(Stored entries)
━━━━━━━━━━━━━━━━

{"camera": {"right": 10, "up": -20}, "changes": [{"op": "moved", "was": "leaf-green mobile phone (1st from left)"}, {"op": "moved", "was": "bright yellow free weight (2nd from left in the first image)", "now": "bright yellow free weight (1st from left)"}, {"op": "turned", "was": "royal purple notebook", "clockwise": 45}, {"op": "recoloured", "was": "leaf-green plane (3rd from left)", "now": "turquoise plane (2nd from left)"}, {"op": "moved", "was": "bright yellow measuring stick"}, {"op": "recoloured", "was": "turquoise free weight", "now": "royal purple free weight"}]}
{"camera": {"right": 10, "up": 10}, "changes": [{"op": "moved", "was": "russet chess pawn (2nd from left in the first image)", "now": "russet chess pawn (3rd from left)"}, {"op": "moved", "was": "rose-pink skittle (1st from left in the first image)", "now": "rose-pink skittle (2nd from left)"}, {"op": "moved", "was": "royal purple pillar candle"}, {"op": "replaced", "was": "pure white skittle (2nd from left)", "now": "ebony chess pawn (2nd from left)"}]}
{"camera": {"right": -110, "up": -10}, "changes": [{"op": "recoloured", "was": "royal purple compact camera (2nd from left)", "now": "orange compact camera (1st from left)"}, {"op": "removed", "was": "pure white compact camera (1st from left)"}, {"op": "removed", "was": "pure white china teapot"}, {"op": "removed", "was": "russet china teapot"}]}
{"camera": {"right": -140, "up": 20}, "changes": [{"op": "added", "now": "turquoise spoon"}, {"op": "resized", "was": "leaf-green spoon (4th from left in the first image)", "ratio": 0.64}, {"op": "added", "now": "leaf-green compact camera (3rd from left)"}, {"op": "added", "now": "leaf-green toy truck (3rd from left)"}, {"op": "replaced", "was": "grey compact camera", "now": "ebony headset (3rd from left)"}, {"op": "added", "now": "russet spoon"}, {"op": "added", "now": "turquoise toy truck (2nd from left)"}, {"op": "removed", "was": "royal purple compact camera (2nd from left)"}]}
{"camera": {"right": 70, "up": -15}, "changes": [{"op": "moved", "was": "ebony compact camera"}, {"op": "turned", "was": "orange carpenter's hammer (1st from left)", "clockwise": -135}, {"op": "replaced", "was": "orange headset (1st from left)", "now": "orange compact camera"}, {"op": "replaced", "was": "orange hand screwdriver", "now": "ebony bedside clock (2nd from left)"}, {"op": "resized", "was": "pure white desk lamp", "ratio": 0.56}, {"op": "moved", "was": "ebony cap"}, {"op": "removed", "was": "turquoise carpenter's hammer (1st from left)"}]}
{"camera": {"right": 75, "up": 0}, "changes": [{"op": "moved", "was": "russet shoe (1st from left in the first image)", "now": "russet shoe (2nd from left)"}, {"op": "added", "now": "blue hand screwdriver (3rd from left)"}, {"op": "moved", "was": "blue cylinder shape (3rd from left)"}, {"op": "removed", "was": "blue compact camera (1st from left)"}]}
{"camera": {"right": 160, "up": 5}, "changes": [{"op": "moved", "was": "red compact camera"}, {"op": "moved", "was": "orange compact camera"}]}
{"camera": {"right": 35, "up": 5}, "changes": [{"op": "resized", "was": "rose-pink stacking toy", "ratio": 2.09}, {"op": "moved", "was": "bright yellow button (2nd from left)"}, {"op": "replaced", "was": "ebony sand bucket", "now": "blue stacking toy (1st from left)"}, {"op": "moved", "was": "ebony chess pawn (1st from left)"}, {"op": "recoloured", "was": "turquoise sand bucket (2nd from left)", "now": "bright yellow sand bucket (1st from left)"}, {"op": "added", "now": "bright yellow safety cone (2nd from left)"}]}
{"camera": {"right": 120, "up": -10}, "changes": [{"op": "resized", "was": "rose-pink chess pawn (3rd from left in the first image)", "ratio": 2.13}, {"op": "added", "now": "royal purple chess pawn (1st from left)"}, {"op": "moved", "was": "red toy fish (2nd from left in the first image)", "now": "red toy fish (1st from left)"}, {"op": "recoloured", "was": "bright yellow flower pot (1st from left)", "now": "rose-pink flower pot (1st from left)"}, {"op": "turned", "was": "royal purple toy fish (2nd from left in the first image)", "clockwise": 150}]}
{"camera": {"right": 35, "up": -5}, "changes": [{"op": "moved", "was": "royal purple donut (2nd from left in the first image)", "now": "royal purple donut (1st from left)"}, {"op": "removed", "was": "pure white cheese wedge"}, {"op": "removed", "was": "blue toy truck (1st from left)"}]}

━━━━━━━━━━━━━━━━

■ **Your objective**:
Reproduce the records above exactly as they appear.

■ **Response to this exercise**:
{"camera": {"right": 10, "up": -20}, "changes": [{"op": "moved", "was": "leaf-green mobile phone (1st from left)"}, {"op": "moved", "was": "bright yellow free weight (2nd from left in the first image)", "now": "bright yellow free weight (1st from left)"}, {"op": "turned", "was": "royal purple notebook", "clockwise": 45}, {"op": "recoloured", "was": "leaf-green plane (3rd from left)", "now": "turquoise plane (2nd from left)"}, {"op": "moved", "was": "bright yellow measuring stick"}, {"op": "recoloured", "was": "turquoise free weight", "now": "royal purple free weight"}]}
{"camera": {"right": 10, "up": 10}, "changes": [{"op": "moved", "was": "russet chess pawn (2nd from left in the first image)", "now": "russet chess pawn (3rd from left)"}, {"op": "moved", "was": "rose-pink skittle (1st from left in the first image)", "now": "rose-pink skittle (2nd from left)"}, {"op": "moved", "was": "royal purple pillar candle"}, {"op": "replaced", "was": "pure white skittle (2nd from left)", "now": "ebony chess pawn (2nd from left)"}]}
{"camera": {"right": -110, "up": -10}, "changes": [{"op": "recoloured", "was": "royal purple compact camera (2nd from left)", "now": "orange compact camera (1st from left)"}, {"op": "removed", "was": "pure white compact camera (1st from left)"}, {"op": "removed", "was": "pure white china teapot"}, {"op": "removed", "was": "russet china teapot"}]}
{"camera": {"right": -140, "up": 20}, "changes": [{"op": "added", "now": "turquoise spoon"}, {"op": "resized", "was": "leaf-green spoon (4th from left in the first image)", "ratio": 0.64}, {"op": "added", "now": "leaf-green compact camera (3rd from left)"}, {"op": "added", "now": "leaf-green toy truck (3rd from left)"}, {"op": "replaced", "was": "grey compact camera", "now": "ebony headset (3rd from left)"}, {"op": "added", "now": "russet spoon"}, {"op": "added", "now": "turquoise toy truck (2nd from left)"}, {"op": "removed", "was": "royal purple compact camera (2nd from left)"}]}
{"camera": {"right": 70, "up": -15}, "changes": [{"op": "moved", "was": "ebony compact camera"}, {"op": "turned", "was": "orange carpenter's hammer (1st from left)", "clockwise": -135}, {"op": "replaced", "was": "orange headset (1st from left)", "now": "orange compact camera"}, {"op": "replaced", "was": "orange hand screwdriver", "now": "ebony bedside clock (2nd from left)"}, {"op": "resized", "was": "pure white desk lamp", "ratio": 0.56}, {"op": "moved", "was": "ebony cap"}, {"op": "removed", "was": "turquoise carpenter's hammer (1st from left)"}]}
{"camera": {"right": 75, "up": 0}, "changes": [{"op": "moved", "was": "russet shoe (1st from left in the first image)", "now": "russet shoe (2nd from left)"}, {"op": "added", "now": "blue hand screwdriver (3rd from left)"}, {"op": "moved", "was": "blue cylinder shape (3rd from left)"}, {"op": "removed", "was": "blue compact camera (1st from left)"}]}
{"camera": {"right": 160, "up": 5}, "changes": [{"op": "moved", "was": "red compact camera"}, {"op": "moved", "was": "orange compact camera"}]}
{"camera": {"right": 35, "up": 5}, "changes": [{"op": "resized", "was": "rose-pink stacking toy", "ratio": 2.09}, {"op": "moved", "was": "bright yellow button (2nd from left)"}, {"op": "replaced", "was": "ebony sand bucket", "now": "blue stacking toy (1st from left)"}, {"op": "moved", "was": "ebony chess pawn (1st from left)"}, {"op": "recoloured", "was": "turquoise sand bucket (2nd from left)", "now": "bright yellow sand bucket (1st from left)"}, {"op": "added", "now": "bright yellow safety cone (2nd from left)"}]}
{"camera": {"right": 120, "up": -10}, "changes": [{"op": "resized", "was": "rose-pink chess pawn (3rd from left in the first image)", "ratio": 2.13}, {"op": "added", "now": "royal purple chess pawn (1st from left)"}, {"op": "moved", "was": "red toy fish (2nd from left in the first image)", "now": "red toy fish (1st from left)"}, {"op": "recoloured", "was": "bright yellow flower pot (1st from left)", "now": "rose-pink flower pot (1st from left)"}, {"op": "turned", "was": "royal purple toy fish (2nd from left in the first image)", "clockwise": 150}]}
{"camera": {"right": 35, "up": -5}, "changes": [{"op": "moved", "was": "royal purple donut (2nd from left in the first image)", "now": "royal purple donut (1st from left)"}, {"op": "removed", "was": "pure white cheese wedge"}, {"op": "removed", "was": "blue toy truck (1st from left)"}]}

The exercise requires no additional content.